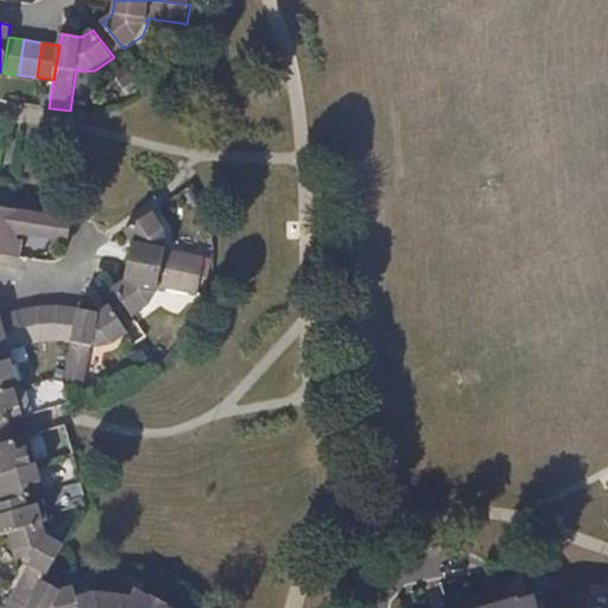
[(10,208),(0,207),(0,255),(14,258),(19,229),(58,236),(62,216),(10,208)]
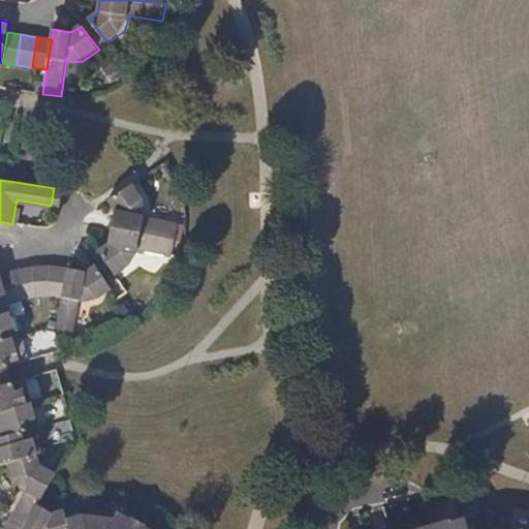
[(116,211),(113,227),(176,239),(178,223),(145,217),(145,210),(144,203),(142,196),(132,185),(109,201),(113,205),(116,211)]
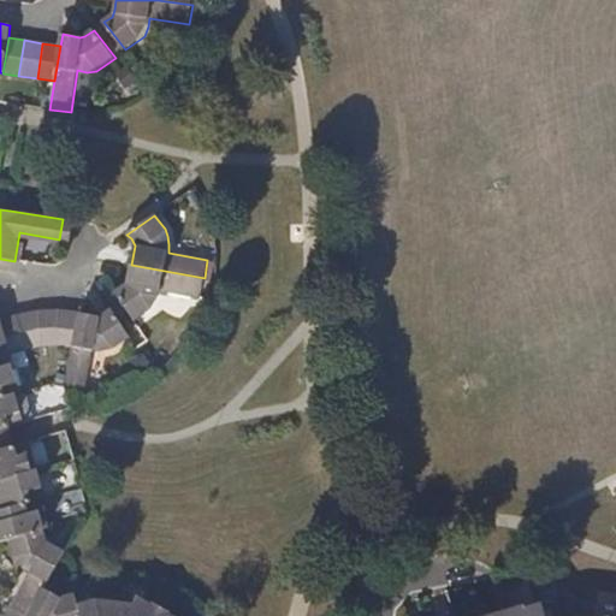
[(0,270),(12,273),(15,261),(0,259),(0,270)]
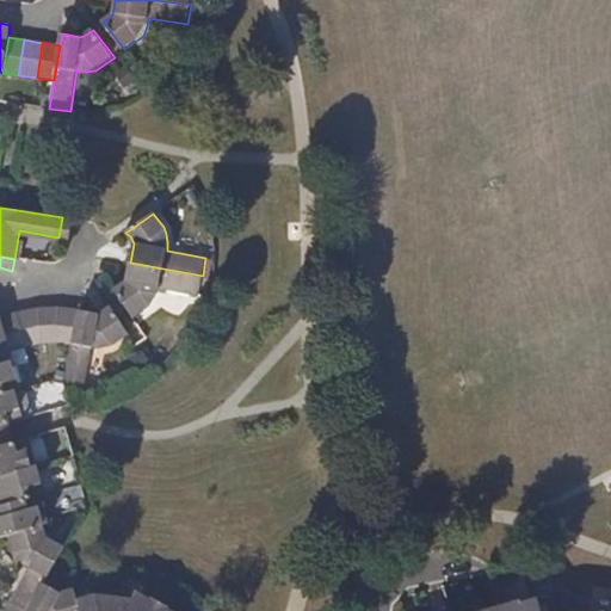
[(199,296),(203,276),(130,263),(127,281),(113,289),(134,316),(150,306),(158,295),(160,288),(199,296)]
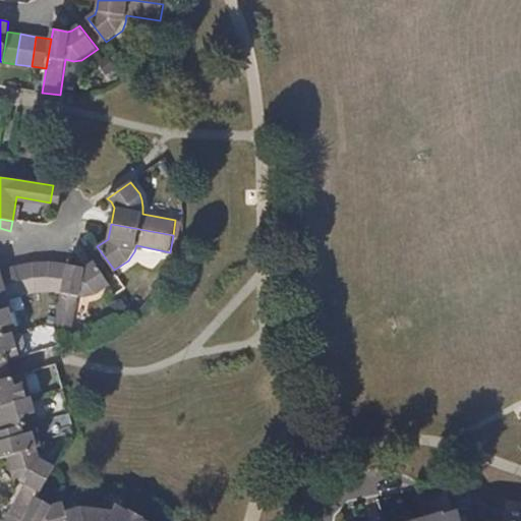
[(68,265),(62,295),(55,327),(71,331),(78,297),(82,298),(95,296),(112,285),(96,262),(84,268),(68,265)]
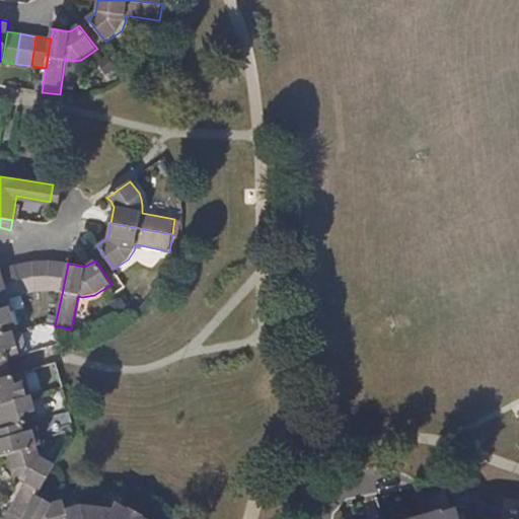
[(50,291),(51,262),(32,263),(36,291),(50,291)]
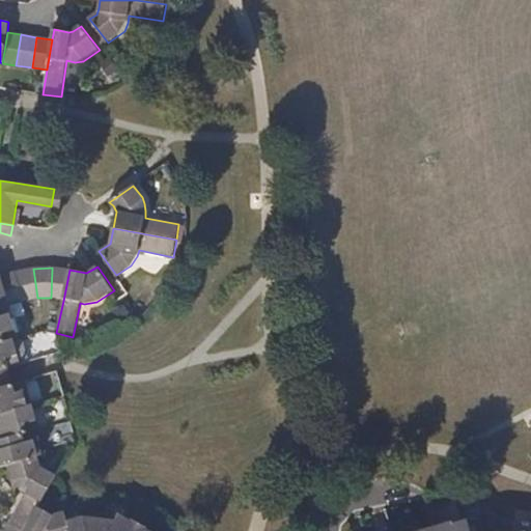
[(52,268),(51,298),(63,301),(70,270),(52,268)]
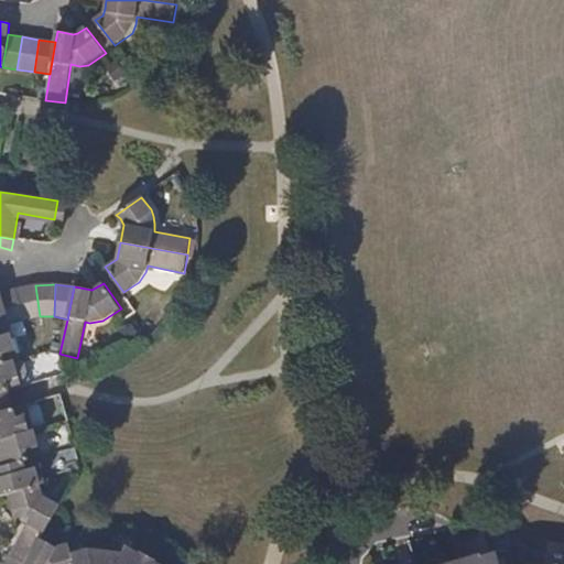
[(26,320),(40,316),(35,285),(18,289),(26,320)]
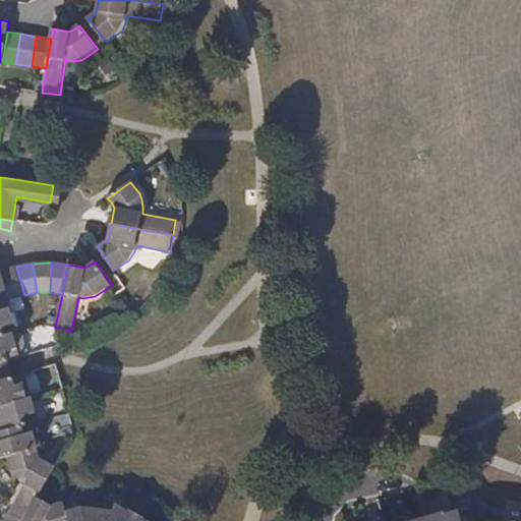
[(24,295),(16,267),(1,271),(9,299),(24,295)]
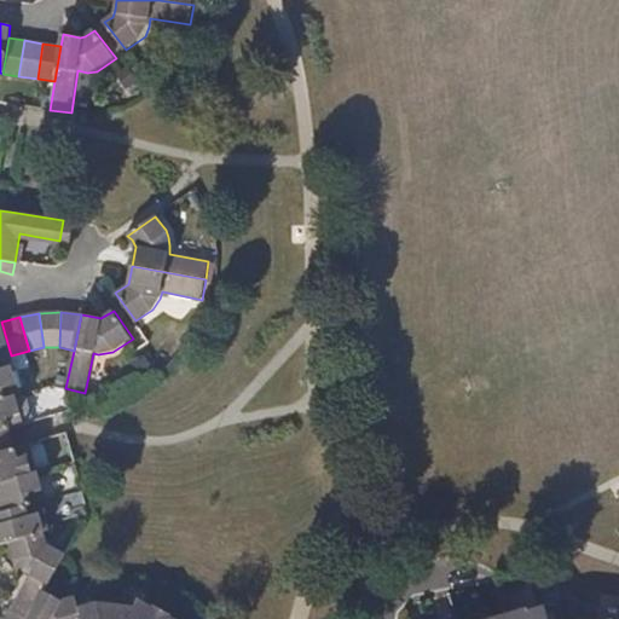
[(1,322),(0,320),(0,319),(0,370),(12,366),(15,366),(11,356),(1,322)]
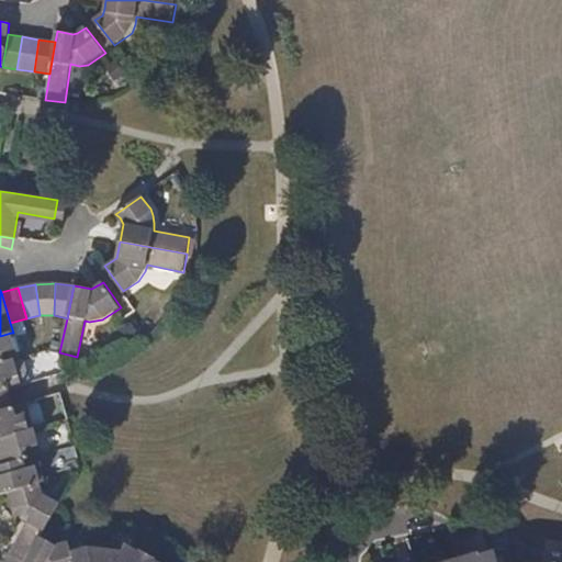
[(19,359),(11,333),(0,336),(0,363),(14,360),(19,359)]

• • • •

» **Task instructions**: Working from the line containing "[(50,291),(51,262),(32,263),(36,291),(50,291)]" to the last line of the data, retype every line exactly, both ends included, and leave out all pictures.

» **Task answer**:
[(50,291),(51,262),(32,263),(36,291),(50,291)]
[(52,268),(51,298),(63,301),(70,270),(52,268)]
[(26,320),(40,316),(35,285),(18,289),(26,320)]
[(24,295),(16,267),(1,271),(9,299),(24,295)]
[(1,322),(0,320),(0,319),(0,370),(12,366),(15,366),(11,356),(1,322)]
[(19,359),(11,333),(0,336),(0,363),(14,360),(19,359)]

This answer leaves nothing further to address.